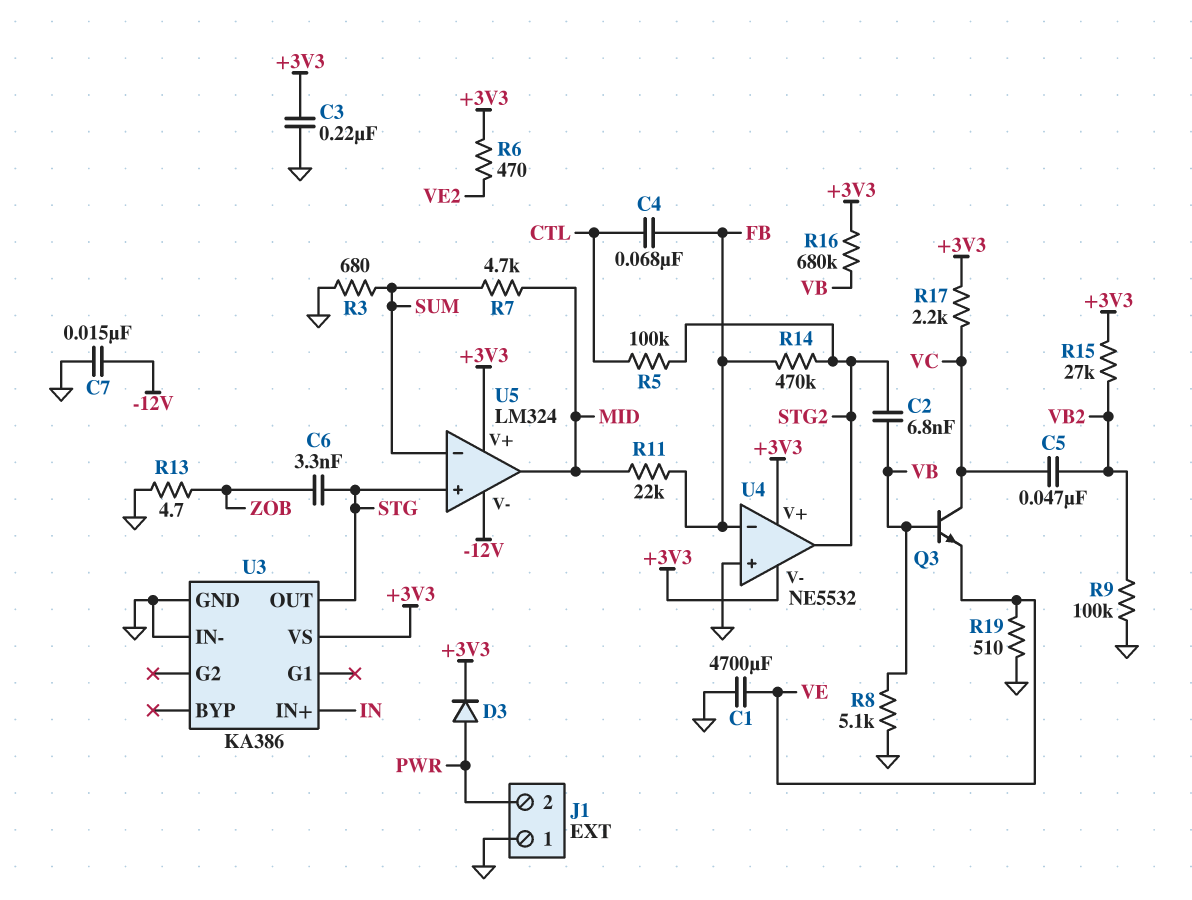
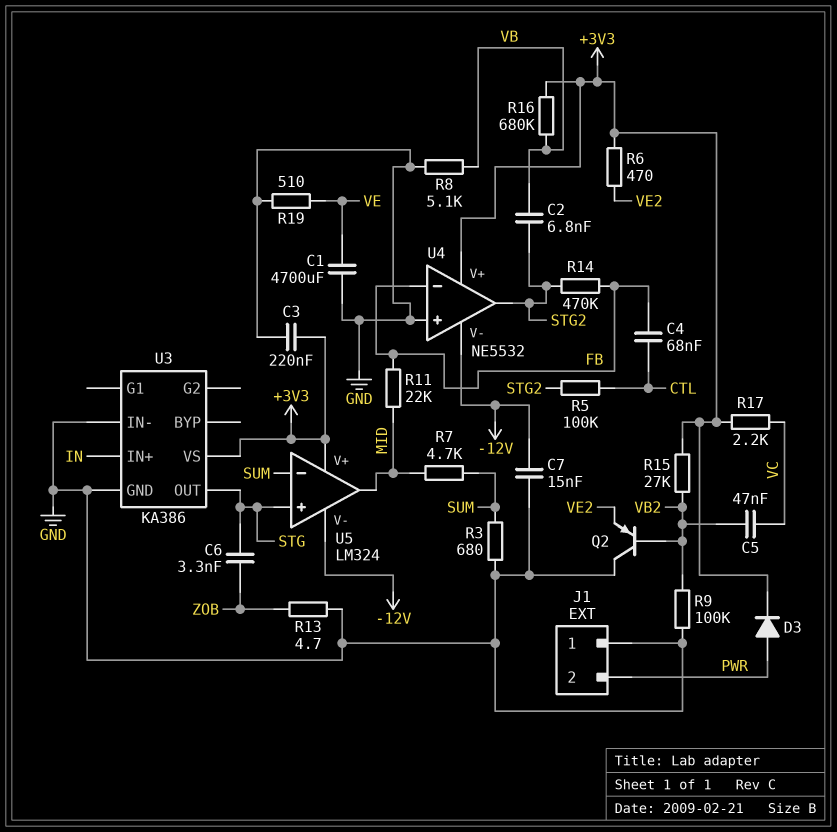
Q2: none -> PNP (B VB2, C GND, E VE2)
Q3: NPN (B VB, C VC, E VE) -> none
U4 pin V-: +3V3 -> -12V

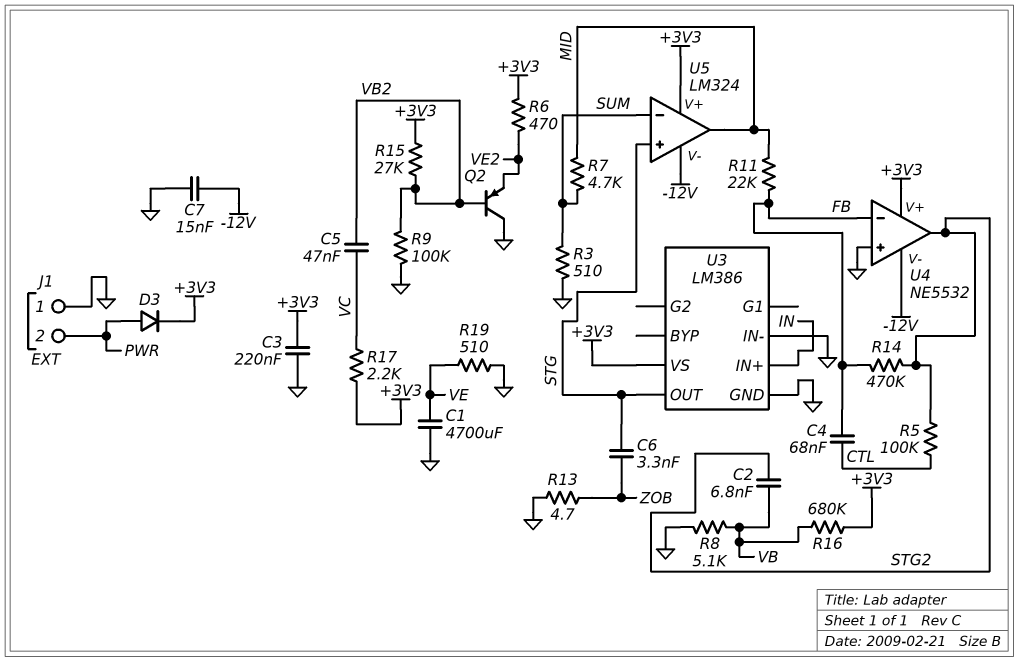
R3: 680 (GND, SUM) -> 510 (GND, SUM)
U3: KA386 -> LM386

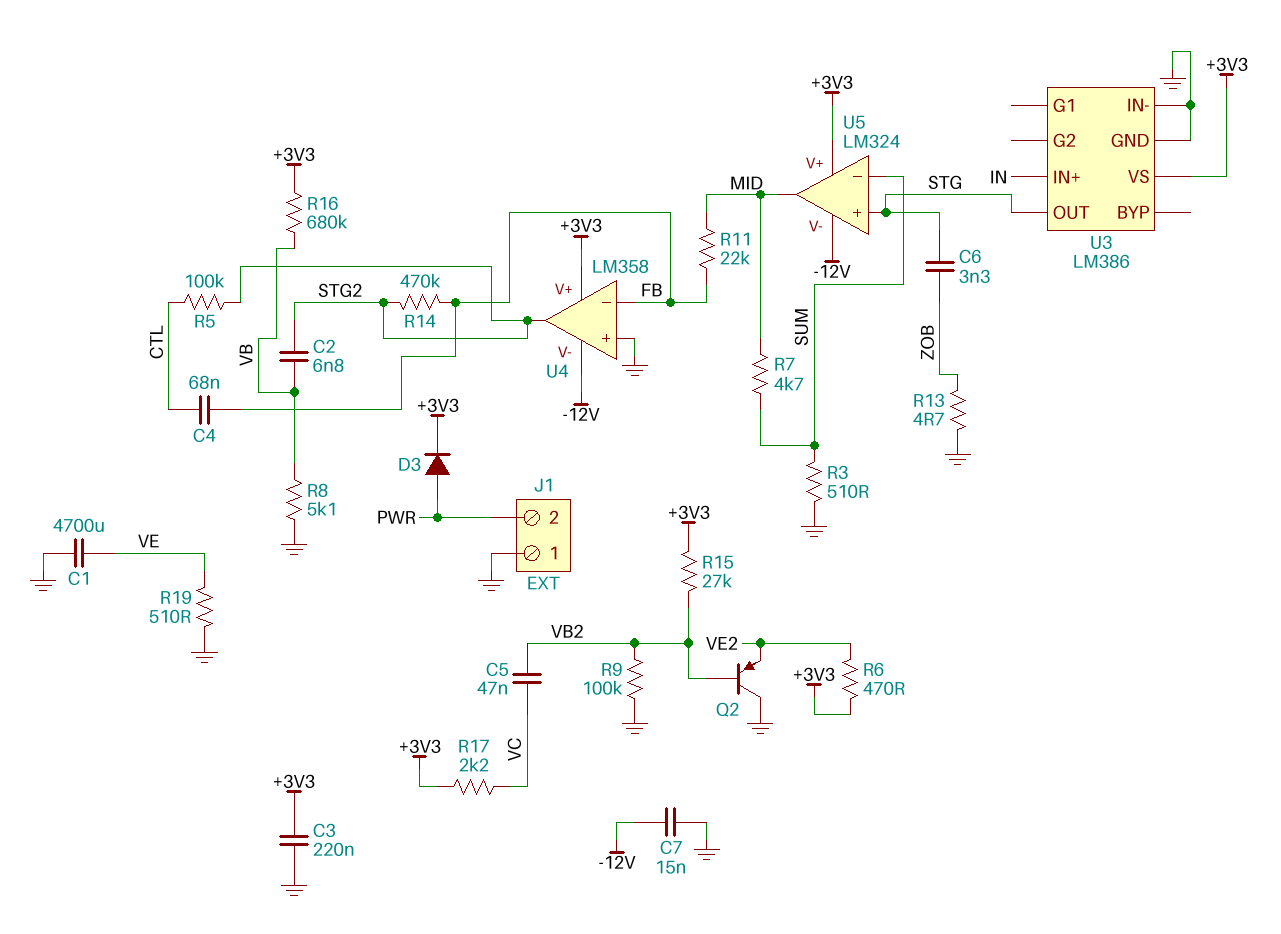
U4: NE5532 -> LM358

- - - - -

Description of the task:
From the entries, report every line in which the string "none" occurs.

Response below:
Q2: none -> PNP (B VB2, C GND, E VE2)
Q3: NPN (B VB, C VC, E VE) -> none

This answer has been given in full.